- Your goal -
Extract, unchanged, every line from the top of the material below through the line with "# camera: 115 degrees left, 5 degrees up", and no more.

- Source data -
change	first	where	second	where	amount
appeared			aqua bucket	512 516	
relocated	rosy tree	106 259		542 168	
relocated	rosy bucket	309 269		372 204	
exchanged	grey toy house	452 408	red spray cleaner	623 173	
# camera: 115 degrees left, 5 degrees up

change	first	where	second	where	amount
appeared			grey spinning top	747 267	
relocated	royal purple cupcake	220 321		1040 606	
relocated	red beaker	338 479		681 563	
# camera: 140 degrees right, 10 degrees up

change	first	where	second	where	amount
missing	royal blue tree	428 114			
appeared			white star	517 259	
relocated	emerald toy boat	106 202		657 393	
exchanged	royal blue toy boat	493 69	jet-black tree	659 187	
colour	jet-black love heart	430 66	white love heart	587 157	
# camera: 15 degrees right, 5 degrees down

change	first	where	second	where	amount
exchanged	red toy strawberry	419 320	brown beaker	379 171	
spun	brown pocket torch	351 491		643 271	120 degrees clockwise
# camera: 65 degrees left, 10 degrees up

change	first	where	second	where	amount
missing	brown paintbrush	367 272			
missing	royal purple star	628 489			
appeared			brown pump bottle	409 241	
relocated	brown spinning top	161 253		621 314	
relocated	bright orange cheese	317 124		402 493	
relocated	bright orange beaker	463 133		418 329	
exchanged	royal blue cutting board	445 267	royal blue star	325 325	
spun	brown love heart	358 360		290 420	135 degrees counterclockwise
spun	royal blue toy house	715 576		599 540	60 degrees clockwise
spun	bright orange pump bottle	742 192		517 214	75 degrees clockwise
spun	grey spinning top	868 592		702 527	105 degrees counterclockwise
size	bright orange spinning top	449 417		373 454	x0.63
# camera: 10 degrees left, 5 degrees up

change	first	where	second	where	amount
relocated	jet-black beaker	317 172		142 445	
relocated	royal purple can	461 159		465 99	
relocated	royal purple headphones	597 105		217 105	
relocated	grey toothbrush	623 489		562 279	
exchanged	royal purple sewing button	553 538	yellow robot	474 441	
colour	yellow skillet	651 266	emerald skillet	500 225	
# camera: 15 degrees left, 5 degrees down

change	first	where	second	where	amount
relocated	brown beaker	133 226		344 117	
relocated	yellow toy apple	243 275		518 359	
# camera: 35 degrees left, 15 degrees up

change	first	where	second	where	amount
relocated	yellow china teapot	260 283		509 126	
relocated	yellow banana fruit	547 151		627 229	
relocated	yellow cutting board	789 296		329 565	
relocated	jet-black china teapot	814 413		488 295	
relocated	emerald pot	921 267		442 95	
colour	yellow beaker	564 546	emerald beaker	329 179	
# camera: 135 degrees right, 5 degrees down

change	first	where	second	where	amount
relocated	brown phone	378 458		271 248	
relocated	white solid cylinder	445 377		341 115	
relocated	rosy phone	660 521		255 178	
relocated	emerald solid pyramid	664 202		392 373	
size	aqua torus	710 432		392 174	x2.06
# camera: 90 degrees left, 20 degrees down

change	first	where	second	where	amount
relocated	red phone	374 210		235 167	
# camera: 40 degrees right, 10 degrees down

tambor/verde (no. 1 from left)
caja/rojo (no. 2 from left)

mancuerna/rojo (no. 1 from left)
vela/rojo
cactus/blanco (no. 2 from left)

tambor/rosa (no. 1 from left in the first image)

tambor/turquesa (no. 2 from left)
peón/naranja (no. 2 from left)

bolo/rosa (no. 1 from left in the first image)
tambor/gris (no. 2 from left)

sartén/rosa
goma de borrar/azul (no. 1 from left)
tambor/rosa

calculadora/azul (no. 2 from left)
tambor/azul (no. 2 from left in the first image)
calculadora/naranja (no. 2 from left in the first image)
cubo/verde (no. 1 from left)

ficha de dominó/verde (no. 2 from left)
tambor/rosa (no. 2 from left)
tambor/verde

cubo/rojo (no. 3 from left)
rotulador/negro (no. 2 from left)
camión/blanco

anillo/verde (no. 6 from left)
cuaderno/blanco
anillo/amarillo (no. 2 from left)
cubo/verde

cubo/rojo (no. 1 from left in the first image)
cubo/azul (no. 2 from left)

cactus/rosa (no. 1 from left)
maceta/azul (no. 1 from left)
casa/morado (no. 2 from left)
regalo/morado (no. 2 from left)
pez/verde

- Task output -
change	first	where	second	where	amount
appeared			aqua bucket	512 516	
relocated	rosy tree	106 259		542 168	
relocated	rosy bucket	309 269		372 204	
exchanged	grey toy house	452 408	red spray cleaner	623 173	
# camera: 115 degrees left, 5 degrees up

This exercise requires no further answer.